■ **What you are asked to do**
Your answer should consist only of the lines below from the one with "IMU pin INT: D2 -> D7" through the one with "BUZZER1 pin IO: 6 -> 8", copied exactly.

Records contained in a dataset:
-*-*-
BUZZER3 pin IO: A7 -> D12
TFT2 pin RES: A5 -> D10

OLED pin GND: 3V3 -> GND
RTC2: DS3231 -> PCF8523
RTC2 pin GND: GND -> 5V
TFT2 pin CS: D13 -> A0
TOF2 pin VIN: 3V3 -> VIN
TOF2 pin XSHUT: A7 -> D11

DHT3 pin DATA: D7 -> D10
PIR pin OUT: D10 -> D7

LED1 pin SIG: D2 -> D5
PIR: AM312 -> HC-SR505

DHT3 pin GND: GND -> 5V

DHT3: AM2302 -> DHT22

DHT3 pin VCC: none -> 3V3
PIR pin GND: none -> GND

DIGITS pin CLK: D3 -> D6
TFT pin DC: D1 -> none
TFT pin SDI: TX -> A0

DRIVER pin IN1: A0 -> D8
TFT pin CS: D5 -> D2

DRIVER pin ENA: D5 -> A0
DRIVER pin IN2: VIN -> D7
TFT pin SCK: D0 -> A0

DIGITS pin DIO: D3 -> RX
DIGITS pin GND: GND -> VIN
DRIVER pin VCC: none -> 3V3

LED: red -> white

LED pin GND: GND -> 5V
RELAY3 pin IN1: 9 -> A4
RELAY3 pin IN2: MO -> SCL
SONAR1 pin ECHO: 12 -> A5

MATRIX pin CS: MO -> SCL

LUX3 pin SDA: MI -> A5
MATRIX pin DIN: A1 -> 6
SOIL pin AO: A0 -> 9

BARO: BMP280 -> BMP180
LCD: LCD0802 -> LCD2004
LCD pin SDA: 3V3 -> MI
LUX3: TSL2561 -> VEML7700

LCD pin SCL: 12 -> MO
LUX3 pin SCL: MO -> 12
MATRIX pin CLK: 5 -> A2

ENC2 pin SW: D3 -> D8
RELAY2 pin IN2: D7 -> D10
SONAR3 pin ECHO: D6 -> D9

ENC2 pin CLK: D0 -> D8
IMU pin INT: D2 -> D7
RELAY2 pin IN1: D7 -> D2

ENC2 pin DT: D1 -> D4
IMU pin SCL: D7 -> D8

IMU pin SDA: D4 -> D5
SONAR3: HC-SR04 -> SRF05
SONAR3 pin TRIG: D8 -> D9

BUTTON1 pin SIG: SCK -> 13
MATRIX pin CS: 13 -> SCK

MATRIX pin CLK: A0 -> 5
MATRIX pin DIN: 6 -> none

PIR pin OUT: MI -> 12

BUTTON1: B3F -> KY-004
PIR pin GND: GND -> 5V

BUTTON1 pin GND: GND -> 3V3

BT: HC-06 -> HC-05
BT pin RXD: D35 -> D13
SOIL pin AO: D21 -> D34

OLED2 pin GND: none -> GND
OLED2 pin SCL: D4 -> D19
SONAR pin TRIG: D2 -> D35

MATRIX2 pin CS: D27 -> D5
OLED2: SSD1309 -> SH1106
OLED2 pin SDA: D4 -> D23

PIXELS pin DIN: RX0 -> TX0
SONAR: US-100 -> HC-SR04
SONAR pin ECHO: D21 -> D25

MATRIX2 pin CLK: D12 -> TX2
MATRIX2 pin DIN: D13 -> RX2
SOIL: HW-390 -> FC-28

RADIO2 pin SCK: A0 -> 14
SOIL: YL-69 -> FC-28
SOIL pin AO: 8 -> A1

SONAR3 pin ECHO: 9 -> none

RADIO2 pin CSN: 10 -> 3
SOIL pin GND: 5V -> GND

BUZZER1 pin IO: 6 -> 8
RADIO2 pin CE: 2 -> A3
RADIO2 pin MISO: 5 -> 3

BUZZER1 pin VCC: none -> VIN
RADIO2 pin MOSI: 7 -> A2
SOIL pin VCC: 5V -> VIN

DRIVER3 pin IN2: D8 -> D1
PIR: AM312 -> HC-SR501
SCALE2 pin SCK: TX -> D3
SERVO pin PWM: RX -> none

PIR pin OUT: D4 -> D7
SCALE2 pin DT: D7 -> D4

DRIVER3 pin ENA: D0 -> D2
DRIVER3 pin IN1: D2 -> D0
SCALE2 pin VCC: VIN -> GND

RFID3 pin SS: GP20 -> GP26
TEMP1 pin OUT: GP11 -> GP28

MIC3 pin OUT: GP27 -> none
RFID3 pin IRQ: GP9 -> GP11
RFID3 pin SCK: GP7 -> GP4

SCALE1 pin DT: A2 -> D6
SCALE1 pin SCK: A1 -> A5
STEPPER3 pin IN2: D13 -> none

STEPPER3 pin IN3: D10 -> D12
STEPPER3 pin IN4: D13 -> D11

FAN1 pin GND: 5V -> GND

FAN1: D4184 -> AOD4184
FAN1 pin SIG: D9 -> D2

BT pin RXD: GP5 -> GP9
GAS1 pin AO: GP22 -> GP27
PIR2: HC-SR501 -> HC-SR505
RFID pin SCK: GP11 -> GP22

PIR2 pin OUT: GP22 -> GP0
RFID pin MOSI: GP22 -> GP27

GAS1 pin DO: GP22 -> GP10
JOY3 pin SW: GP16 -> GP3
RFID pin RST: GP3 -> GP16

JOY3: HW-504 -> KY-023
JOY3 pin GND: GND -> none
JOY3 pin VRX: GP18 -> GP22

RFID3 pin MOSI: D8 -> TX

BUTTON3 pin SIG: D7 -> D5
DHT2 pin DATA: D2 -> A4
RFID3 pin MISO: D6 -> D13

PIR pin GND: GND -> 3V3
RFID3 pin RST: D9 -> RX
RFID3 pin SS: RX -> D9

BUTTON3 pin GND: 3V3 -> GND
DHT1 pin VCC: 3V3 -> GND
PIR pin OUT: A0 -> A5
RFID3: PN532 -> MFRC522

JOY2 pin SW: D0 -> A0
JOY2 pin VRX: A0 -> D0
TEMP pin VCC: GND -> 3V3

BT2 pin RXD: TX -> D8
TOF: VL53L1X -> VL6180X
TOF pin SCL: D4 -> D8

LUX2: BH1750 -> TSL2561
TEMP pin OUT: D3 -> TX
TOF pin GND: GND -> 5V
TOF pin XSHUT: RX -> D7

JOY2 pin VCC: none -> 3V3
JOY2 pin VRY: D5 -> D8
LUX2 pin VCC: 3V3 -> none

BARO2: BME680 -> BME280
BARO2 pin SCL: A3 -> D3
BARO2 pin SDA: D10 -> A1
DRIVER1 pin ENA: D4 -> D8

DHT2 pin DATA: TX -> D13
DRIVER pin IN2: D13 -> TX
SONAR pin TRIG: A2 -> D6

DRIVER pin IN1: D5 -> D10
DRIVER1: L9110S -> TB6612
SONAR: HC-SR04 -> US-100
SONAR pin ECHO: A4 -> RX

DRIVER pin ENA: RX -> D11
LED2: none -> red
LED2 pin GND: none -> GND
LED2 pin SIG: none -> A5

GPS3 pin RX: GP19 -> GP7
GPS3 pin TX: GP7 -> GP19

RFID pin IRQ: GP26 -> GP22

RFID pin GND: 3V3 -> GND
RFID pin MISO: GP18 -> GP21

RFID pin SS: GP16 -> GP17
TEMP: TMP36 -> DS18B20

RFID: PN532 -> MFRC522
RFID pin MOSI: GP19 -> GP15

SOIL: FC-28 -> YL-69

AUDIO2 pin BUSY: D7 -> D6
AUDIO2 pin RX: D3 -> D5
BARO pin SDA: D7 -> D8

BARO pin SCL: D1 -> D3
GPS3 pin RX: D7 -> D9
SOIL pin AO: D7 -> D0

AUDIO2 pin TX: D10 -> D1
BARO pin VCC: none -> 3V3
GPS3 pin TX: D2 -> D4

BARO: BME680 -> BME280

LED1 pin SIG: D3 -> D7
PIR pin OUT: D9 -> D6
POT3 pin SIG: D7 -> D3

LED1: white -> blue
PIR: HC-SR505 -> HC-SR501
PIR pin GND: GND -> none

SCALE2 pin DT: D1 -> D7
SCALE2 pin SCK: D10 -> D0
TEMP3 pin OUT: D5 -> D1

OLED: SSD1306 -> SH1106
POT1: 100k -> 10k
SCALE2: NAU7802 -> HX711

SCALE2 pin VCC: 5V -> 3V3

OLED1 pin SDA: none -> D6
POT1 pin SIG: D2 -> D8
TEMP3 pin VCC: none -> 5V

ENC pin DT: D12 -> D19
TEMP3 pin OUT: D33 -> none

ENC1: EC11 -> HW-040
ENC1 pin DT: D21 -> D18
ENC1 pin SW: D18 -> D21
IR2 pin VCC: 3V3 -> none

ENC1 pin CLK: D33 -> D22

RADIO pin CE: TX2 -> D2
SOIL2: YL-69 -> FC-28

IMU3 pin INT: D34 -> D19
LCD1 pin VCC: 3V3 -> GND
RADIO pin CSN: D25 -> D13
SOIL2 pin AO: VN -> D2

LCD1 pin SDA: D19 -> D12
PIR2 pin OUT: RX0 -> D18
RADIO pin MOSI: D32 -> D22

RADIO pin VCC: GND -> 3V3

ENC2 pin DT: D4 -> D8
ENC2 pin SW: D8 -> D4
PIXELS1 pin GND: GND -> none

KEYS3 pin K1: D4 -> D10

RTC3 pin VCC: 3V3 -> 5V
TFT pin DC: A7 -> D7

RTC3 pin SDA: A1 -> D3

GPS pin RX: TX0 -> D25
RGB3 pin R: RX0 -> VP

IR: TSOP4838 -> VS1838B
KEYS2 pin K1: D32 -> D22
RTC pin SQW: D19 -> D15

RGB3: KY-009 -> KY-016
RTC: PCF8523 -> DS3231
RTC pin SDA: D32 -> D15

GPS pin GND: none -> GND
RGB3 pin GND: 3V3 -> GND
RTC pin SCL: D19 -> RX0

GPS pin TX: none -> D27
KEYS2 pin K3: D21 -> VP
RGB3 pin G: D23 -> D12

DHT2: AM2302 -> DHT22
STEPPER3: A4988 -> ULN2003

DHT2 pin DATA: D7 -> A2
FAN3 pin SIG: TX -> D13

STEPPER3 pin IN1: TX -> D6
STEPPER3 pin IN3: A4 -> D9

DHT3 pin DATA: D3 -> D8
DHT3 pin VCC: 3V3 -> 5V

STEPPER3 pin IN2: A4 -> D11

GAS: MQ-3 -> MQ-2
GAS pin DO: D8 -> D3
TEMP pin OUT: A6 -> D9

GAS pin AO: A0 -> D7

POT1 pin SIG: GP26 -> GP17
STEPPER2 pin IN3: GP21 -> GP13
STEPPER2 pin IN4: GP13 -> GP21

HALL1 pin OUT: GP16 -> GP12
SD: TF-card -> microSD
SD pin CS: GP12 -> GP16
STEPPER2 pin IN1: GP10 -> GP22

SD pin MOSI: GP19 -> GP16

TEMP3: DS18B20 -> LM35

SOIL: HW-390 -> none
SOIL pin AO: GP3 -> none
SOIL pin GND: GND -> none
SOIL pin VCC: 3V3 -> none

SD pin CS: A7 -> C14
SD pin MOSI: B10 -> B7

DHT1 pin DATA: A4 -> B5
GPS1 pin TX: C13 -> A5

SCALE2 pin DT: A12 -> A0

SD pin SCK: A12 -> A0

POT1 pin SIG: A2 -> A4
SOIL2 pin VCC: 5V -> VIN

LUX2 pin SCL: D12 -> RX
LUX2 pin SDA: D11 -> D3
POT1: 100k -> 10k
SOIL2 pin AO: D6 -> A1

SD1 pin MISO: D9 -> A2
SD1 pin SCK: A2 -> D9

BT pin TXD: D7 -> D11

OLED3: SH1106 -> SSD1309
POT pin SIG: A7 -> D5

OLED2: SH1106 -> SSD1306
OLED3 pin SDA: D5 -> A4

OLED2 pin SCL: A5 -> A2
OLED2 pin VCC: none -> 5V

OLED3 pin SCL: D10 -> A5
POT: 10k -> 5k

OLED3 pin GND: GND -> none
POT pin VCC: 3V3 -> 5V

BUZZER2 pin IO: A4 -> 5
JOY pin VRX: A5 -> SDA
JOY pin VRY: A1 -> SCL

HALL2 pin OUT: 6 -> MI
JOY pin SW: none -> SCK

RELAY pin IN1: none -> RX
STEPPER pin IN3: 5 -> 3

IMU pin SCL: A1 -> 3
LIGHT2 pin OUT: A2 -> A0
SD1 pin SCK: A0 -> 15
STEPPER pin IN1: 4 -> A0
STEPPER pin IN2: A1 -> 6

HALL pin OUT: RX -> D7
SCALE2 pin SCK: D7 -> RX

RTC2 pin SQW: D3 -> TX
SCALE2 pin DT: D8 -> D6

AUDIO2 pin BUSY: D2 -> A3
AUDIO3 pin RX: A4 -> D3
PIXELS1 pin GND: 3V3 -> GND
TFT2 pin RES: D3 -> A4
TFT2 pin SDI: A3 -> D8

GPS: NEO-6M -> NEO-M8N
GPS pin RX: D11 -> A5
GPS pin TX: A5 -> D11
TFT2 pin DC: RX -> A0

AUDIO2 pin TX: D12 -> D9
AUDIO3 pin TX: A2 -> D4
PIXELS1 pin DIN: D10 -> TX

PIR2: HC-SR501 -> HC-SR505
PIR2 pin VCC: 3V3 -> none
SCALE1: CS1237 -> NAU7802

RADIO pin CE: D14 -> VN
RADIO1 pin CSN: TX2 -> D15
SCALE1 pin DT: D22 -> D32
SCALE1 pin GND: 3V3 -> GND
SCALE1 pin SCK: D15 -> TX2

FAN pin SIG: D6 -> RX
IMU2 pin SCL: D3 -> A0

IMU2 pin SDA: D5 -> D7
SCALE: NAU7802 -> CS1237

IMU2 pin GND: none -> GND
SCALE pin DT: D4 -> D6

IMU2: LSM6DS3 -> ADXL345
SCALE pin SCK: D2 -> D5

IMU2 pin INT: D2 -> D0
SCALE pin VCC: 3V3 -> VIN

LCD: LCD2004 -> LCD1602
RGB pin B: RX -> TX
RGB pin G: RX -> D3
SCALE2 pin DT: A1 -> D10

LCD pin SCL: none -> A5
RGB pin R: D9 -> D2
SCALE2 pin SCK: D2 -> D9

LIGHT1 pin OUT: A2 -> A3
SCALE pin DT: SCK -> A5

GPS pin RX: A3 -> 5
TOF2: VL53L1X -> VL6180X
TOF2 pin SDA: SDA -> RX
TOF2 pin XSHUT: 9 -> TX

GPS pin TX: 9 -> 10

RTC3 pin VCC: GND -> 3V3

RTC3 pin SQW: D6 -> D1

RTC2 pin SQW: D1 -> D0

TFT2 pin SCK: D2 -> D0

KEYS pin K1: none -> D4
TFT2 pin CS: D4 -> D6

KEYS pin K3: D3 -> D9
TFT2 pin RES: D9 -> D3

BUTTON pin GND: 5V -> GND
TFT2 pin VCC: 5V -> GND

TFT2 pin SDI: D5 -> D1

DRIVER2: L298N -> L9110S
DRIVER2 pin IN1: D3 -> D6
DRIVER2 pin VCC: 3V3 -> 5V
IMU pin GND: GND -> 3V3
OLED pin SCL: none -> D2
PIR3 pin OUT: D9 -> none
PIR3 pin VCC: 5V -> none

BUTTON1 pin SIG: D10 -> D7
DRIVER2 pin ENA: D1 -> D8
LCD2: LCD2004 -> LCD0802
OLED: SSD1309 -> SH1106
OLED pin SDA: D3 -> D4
-*-*-
■ **Problem solution**
IMU pin INT: D2 -> D7
RELAY2 pin IN1: D7 -> D2

ENC2 pin DT: D1 -> D4
IMU pin SCL: D7 -> D8

IMU pin SDA: D4 -> D5
SONAR3: HC-SR04 -> SRF05
SONAR3 pin TRIG: D8 -> D9

BUTTON1 pin SIG: SCK -> 13
MATRIX pin CS: 13 -> SCK

MATRIX pin CLK: A0 -> 5
MATRIX pin DIN: 6 -> none

PIR pin OUT: MI -> 12

BUTTON1: B3F -> KY-004
PIR pin GND: GND -> 5V

BUTTON1 pin GND: GND -> 3V3

BT: HC-06 -> HC-05
BT pin RXD: D35 -> D13
SOIL pin AO: D21 -> D34

OLED2 pin GND: none -> GND
OLED2 pin SCL: D4 -> D19
SONAR pin TRIG: D2 -> D35

MATRIX2 pin CS: D27 -> D5
OLED2: SSD1309 -> SH1106
OLED2 pin SDA: D4 -> D23

PIXELS pin DIN: RX0 -> TX0
SONAR: US-100 -> HC-SR04
SONAR pin ECHO: D21 -> D25

MATRIX2 pin CLK: D12 -> TX2
MATRIX2 pin DIN: D13 -> RX2
SOIL: HW-390 -> FC-28

RADIO2 pin SCK: A0 -> 14
SOIL: YL-69 -> FC-28
SOIL pin AO: 8 -> A1

SONAR3 pin ECHO: 9 -> none

RADIO2 pin CSN: 10 -> 3
SOIL pin GND: 5V -> GND

BUZZER1 pin IO: 6 -> 8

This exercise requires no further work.